> _YOUR INSTRUCTIONS_: Under this line are the records; repeat exactly the lines starting at the one containing "red semicircle: (118, 68) -> (51, 17), moved" and ending at the one containing "gray star: (115, 211)", omitting pictures.

══ INFORMATION

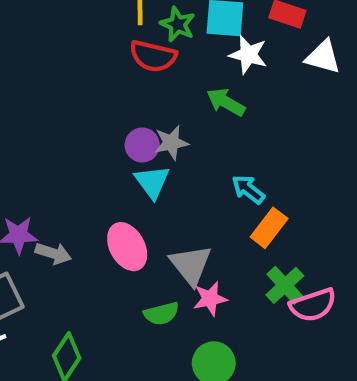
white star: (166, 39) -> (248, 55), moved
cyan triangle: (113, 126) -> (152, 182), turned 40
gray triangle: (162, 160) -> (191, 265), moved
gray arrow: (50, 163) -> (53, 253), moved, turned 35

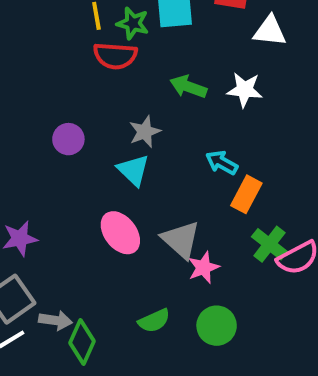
white star: (248, 55) -> (245, 90), moved
purple circle: (142, 145) -> (68, 139), moved
gray arrow: (53, 253) -> (55, 320), moved
green semicircle: (161, 314) -> (154, 321), moved

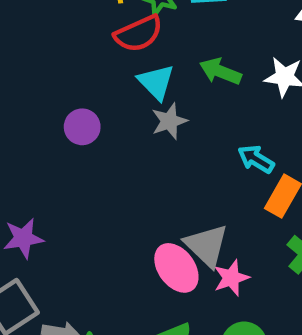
red semicircle: (115, 56) -> (138, 34), turned -30
cyan triangle: (133, 170) -> (156, 82), moved
pink ellipse: (120, 233) -> (176, 268), moved

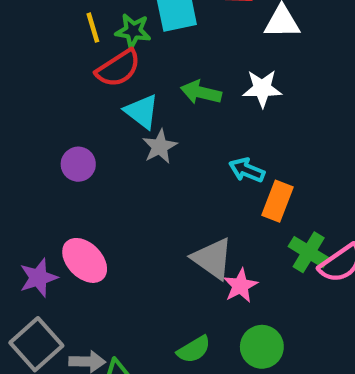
pink ellipse: (176, 268) -> (85, 260), moved

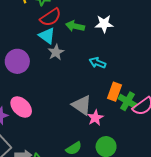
red semicircle: (118, 68) -> (51, 17), moved
purple circle: (78, 164) -> (17, 61), size x1.5
orange rectangle: (277, 201) -> (114, 92), moved

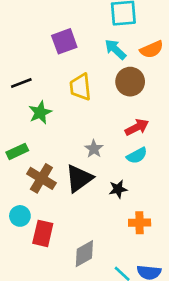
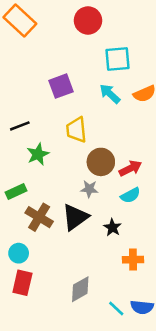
brown circle: (130, 82) -> (101, 162), moved
gray star: (94, 149) -> (89, 189), turned -30
black star: (118, 189) -> (112, 227), turned -30
red rectangle: (43, 233) -> (22, 283), moved

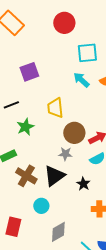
purple square: (61, 86) -> (29, 72), moved
cyan circle: (19, 253) -> (41, 206), moved

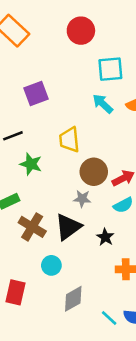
green star: (25, 127) -> (31, 164), turned -30

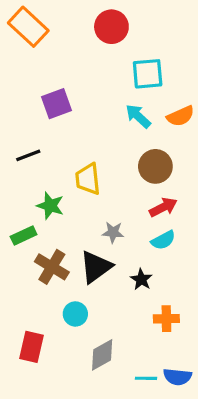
yellow trapezoid: (69, 140) -> (88, 179), moved
green star: (31, 164) -> (50, 206), moved
brown circle: (94, 172) -> (155, 166), moved
cyan line: (109, 318) -> (146, 378), turned -42

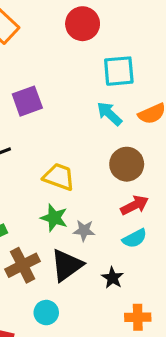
yellow trapezoid: (88, 179) -> (59, 177), turned 116
green star: (50, 206) -> (54, 218), moved
brown cross: (52, 267) -> (23, 265), turned 32

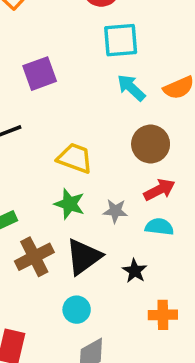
cyan square: (119, 71) -> (121, 40), moved
gray star: (84, 230) -> (115, 211), moved
cyan semicircle: (135, 238) -> (159, 227), turned -145
cyan circle: (46, 313) -> (77, 310), moved

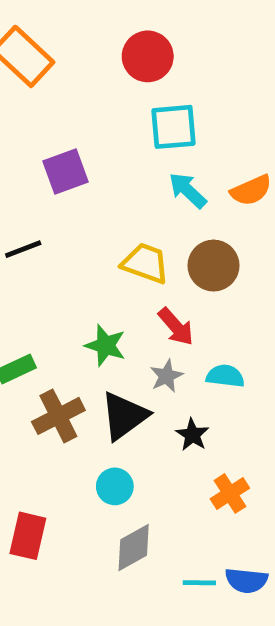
yellow trapezoid: (75, 158) -> (145, 263), moved
red arrow: (159, 190) -> (176, 327), moved, turned 76
gray star: (115, 211) -> (166, 376), moved, turned -30
orange cross: (163, 315) -> (230, 493), turned -32

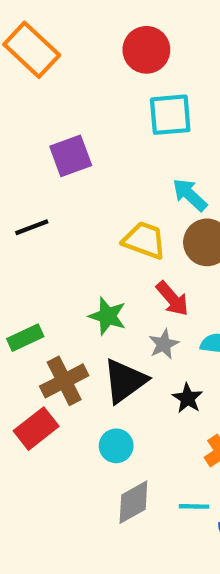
cyan arrow: (188, 190) -> (190, 195), moved
red rectangle: (28, 536) -> (36, 429), moved, turned 39
cyan line: (199, 583) -> (194, 506), moved

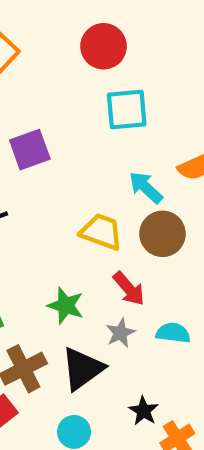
black star: (188, 398) -> (144, 411), moved

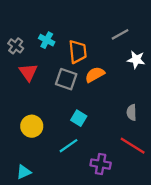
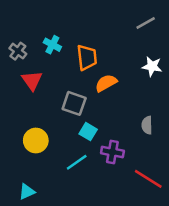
gray line: (120, 34) -> (146, 23), moved
gray square: (66, 79) -> (74, 103), moved
red line: (133, 146) -> (148, 179), moved
purple cross: (101, 164) -> (112, 152), moved

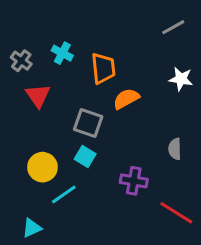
cyan square: (88, 132) -> (85, 156), moved
cyan line: (77, 162) -> (64, 195), moved

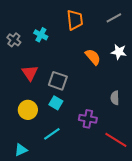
orange trapezoid: (103, 68) -> (75, 20), moved
red triangle: (38, 96) -> (30, 73), moved
orange semicircle: (126, 99) -> (93, 57), moved, turned 78
cyan line: (64, 195) -> (52, 134), moved

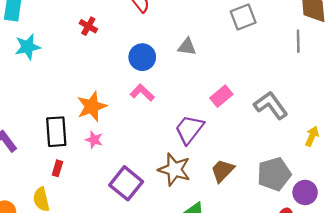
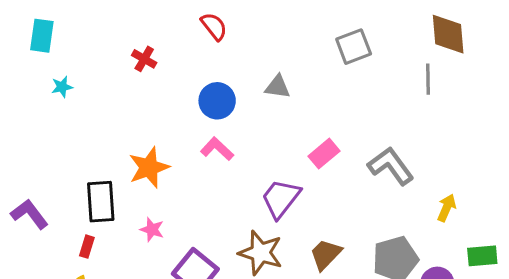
cyan star: (28, 47) -> (62, 87), size x0.6
pink star: (94, 140) -> (152, 230), moved
red rectangle: (57, 168) -> (87, 247), moved

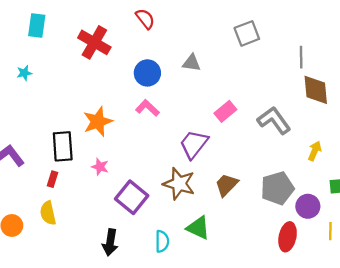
brown diamond: (448, 34) -> (316, 90), moved
cyan rectangle: (42, 36) -> (37, 26), moved
red cross: (144, 59) -> (94, 42), size x1.8
cyan star: (62, 87) -> (24, 73), moved

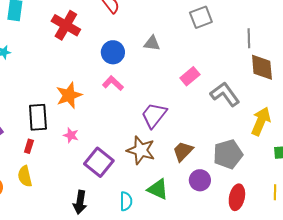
pink rectangle: (225, 111) -> (190, 76), moved
yellow arrow: (315, 151) -> (261, 121), size x1.6
purple circle: (308, 206) -> (200, 180), moved

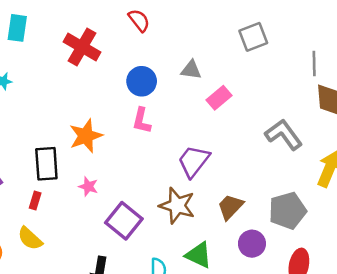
pink rectangle: (190, 76) -> (219, 98), moved
pink L-shape: (113, 83) -> (142, 121), turned -120
yellow semicircle: (25, 176) -> (30, 239), turned -35

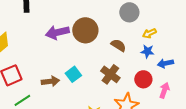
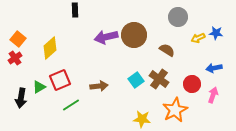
blue star: (147, 51) -> (216, 33), moved
cyan square: (73, 74) -> (136, 80), moved

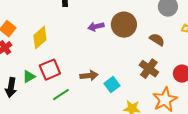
purple arrow: (106, 37) -> (96, 27), size x0.7
cyan square: (136, 80) -> (112, 85), moved

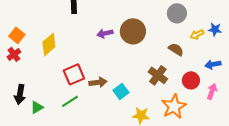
brown semicircle: (157, 40) -> (176, 49), moved
red square: (50, 70) -> (74, 74), moved
green triangle: (29, 77) -> (37, 107), moved

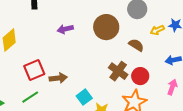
brown circle: (133, 31) -> (106, 27), moved
red circle: (191, 80) -> (140, 76), moved
cyan square: (121, 91) -> (84, 97), moved

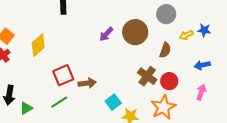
purple arrow: (65, 29) -> (106, 34), moved, turned -35
brown semicircle: (136, 45) -> (165, 50), turned 77

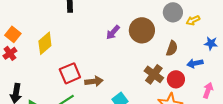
blue star: (204, 30) -> (211, 43), moved
yellow arrow: (186, 35) -> (193, 20), moved
blue arrow: (202, 65) -> (195, 63), moved

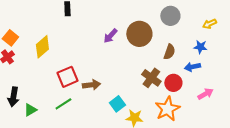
yellow arrow: (193, 20) -> (209, 24), moved
blue star: (211, 43) -> (200, 47), moved
pink arrow: (208, 90) -> (205, 94), turned 42

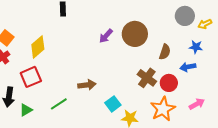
gray circle: (170, 16) -> (185, 16), moved
red square: (67, 77) -> (31, 77), moved
pink arrow: (205, 94) -> (197, 104), moved

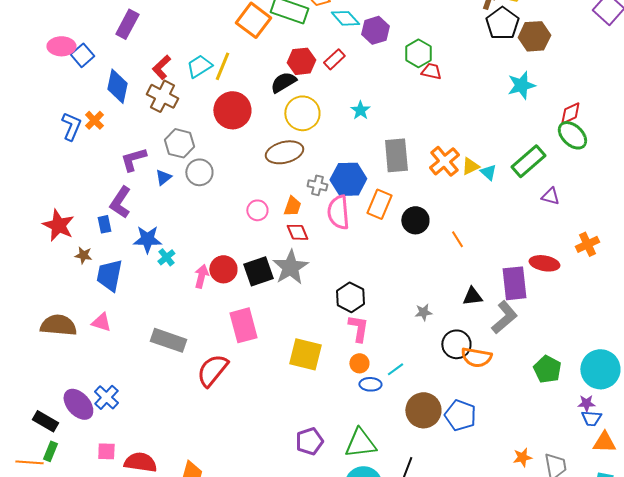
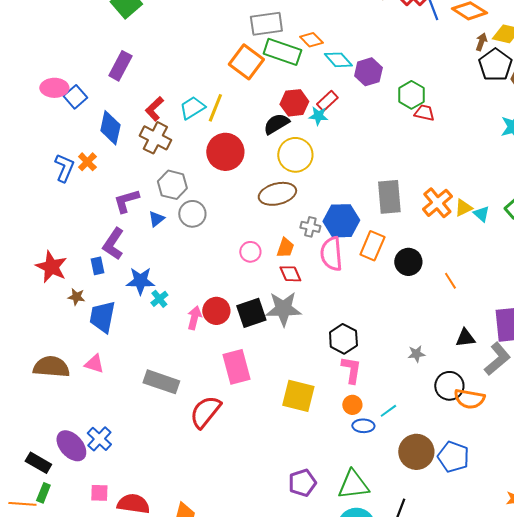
cyan star: (360, 110) -> (318, 116), moved, turned -30
gray star: (290, 267) -> (283, 309), turned 30

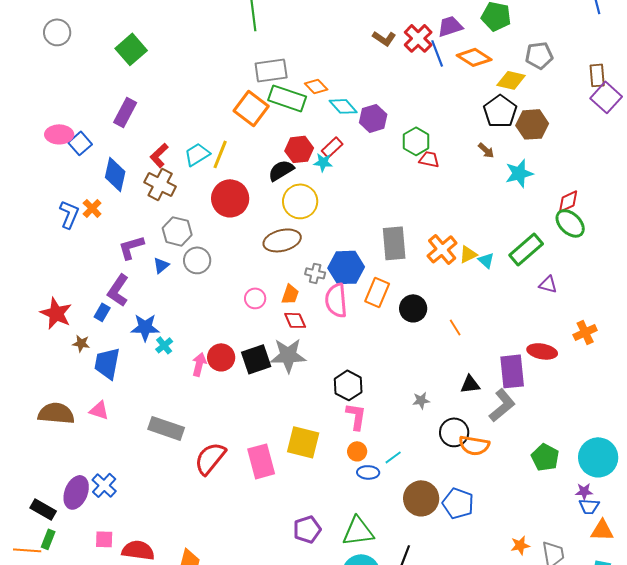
brown arrow: (481, 42) -> (486, 150), moved, turned 114
blue rectangle: (97, 266) -> (102, 312), turned 42
pink rectangle: (236, 367) -> (261, 461), moved
purple ellipse: (71, 446) -> (76, 492), turned 64

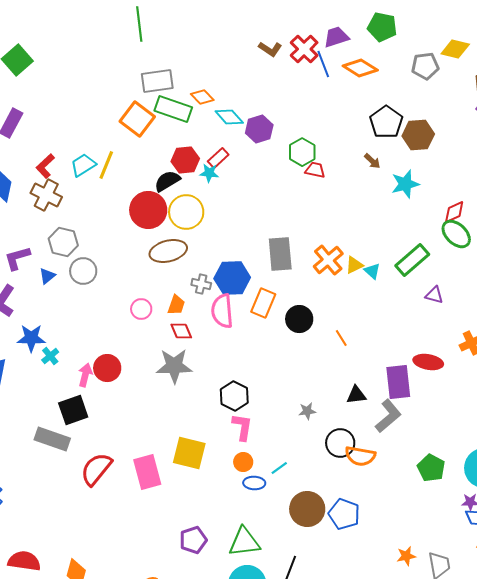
yellow diamond: (511, 80) -> (455, 49), moved
red circle: (230, 198) -> (148, 210), moved
black square: (256, 359) -> (73, 410), moved

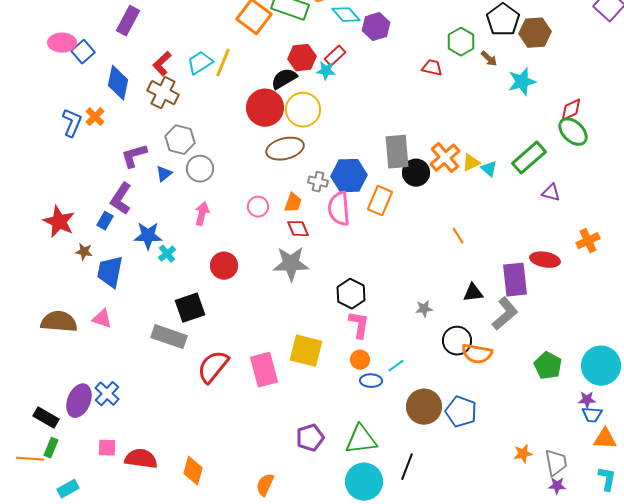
green hexagon: (302, 152) -> (461, 42), moved
black circle: (299, 319) -> (416, 173), moved
pink arrow: (85, 375) -> (202, 214), moved

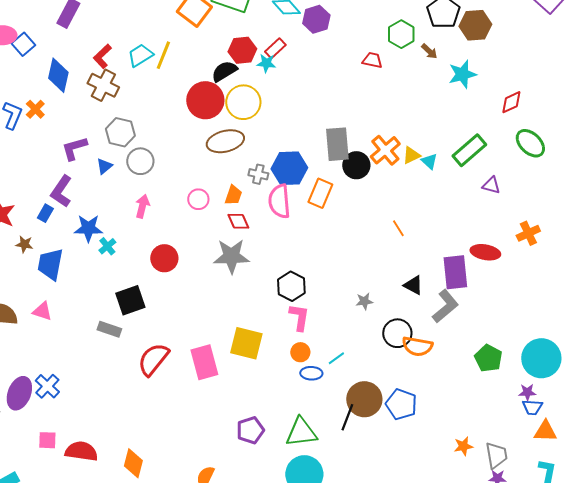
green ellipse: (573, 132) -> (530, 143), moved
black triangle: (473, 293) -> (413, 285), turned 35
gray rectangle: (169, 337) -> (109, 329), size x0.7
black line: (407, 467) -> (347, 417), moved

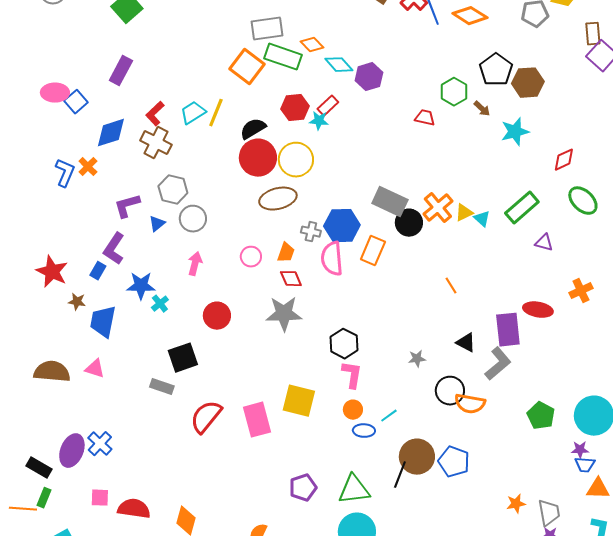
black semicircle: (224, 71) -> (253, 129), moved
blue diamond: (58, 75) -> (111, 133), turned 60
gray rectangle: (337, 144) -> (390, 202), turned -60

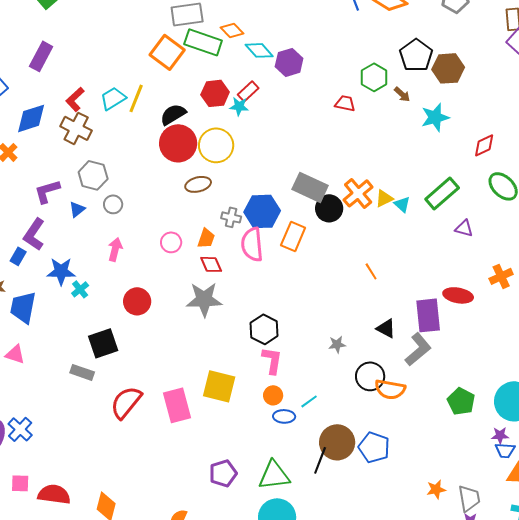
brown ellipse: (278, 199) -> (198, 184), size x0.7
gray circle: (193, 219) -> (113, 204), size x0.7

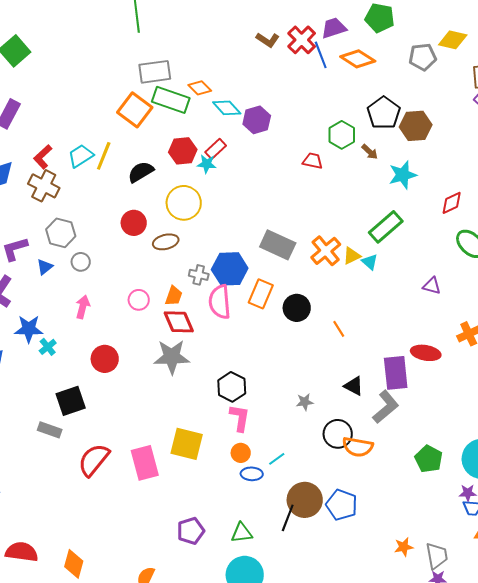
red circle: (178, 143) -> (134, 223), moved, size x0.7
green rectangle: (442, 193) -> (386, 227), moved
black circle: (329, 208) -> (297, 308), moved
red diamond: (211, 264) -> (179, 322), size x1.4
green triangle: (274, 475) -> (242, 533), size x0.7

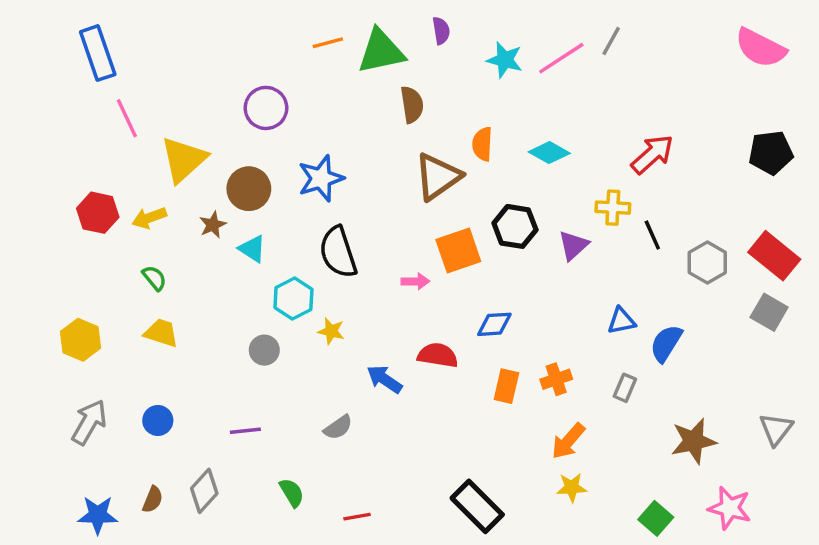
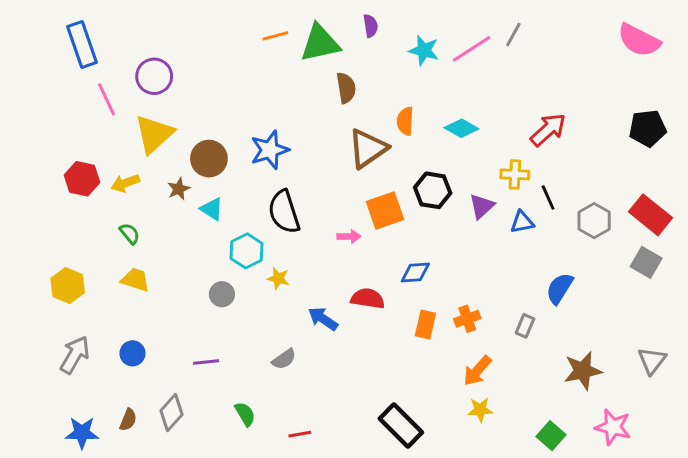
purple circle: (266, 108) -> (154, 76), moved
blue triangle: (621, 321) -> (522, 222), moved

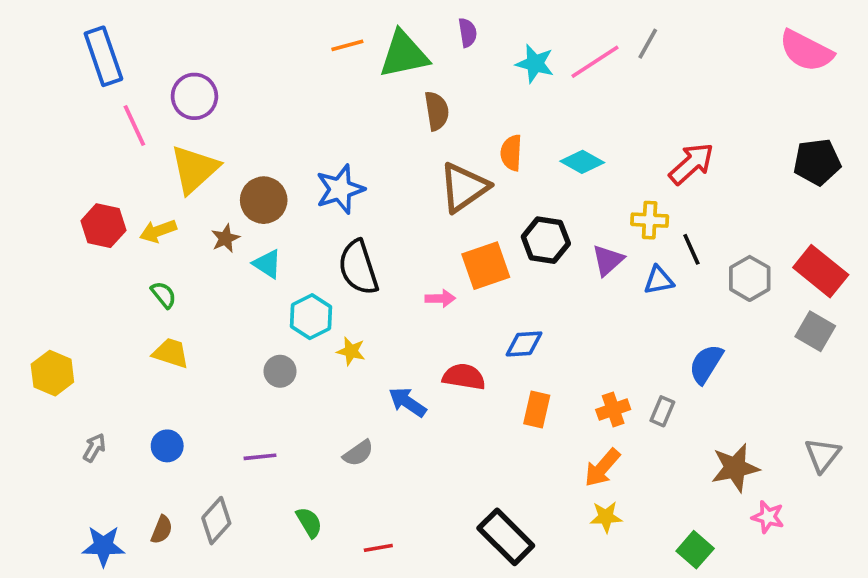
yellow hexagon: (68, 286) -> (52, 373), moved
orange cross: (467, 319) -> (613, 409), moved
gray arrow: (75, 355) -> (94, 448), size x0.6
pink star: (613, 427) -> (768, 517), moved, size x0.7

════

> _EXERCISE ANSWER_:
red semicircle: (118, 68) -> (51, 17), moved
purple circle: (78, 164) -> (17, 61), size x1.5
orange rectangle: (277, 201) -> (114, 92), moved

brown circle: (130, 82) -> (101, 162), moved
gray star: (94, 149) -> (89, 189), turned -30
black star: (118, 189) -> (112, 227), turned -30
red rectangle: (43, 233) -> (22, 283), moved

purple square: (61, 86) -> (29, 72), moved
cyan circle: (19, 253) -> (41, 206), moved

green star: (25, 127) -> (31, 164), turned -30

yellow trapezoid: (69, 140) -> (88, 179), moved
green star: (31, 164) -> (50, 206), moved
brown circle: (94, 172) -> (155, 166), moved
cyan line: (109, 318) -> (146, 378), turned -42

yellow trapezoid: (88, 179) -> (59, 177), turned 116
green star: (50, 206) -> (54, 218), moved
brown cross: (52, 267) -> (23, 265), turned 32

cyan square: (119, 71) -> (121, 40), moved
gray star: (84, 230) -> (115, 211), moved
cyan semicircle: (135, 238) -> (159, 227), turned -145
cyan circle: (46, 313) -> (77, 310), moved

yellow trapezoid: (75, 158) -> (145, 263), moved
red arrow: (159, 190) -> (176, 327), moved, turned 76
gray star: (115, 211) -> (166, 376), moved, turned -30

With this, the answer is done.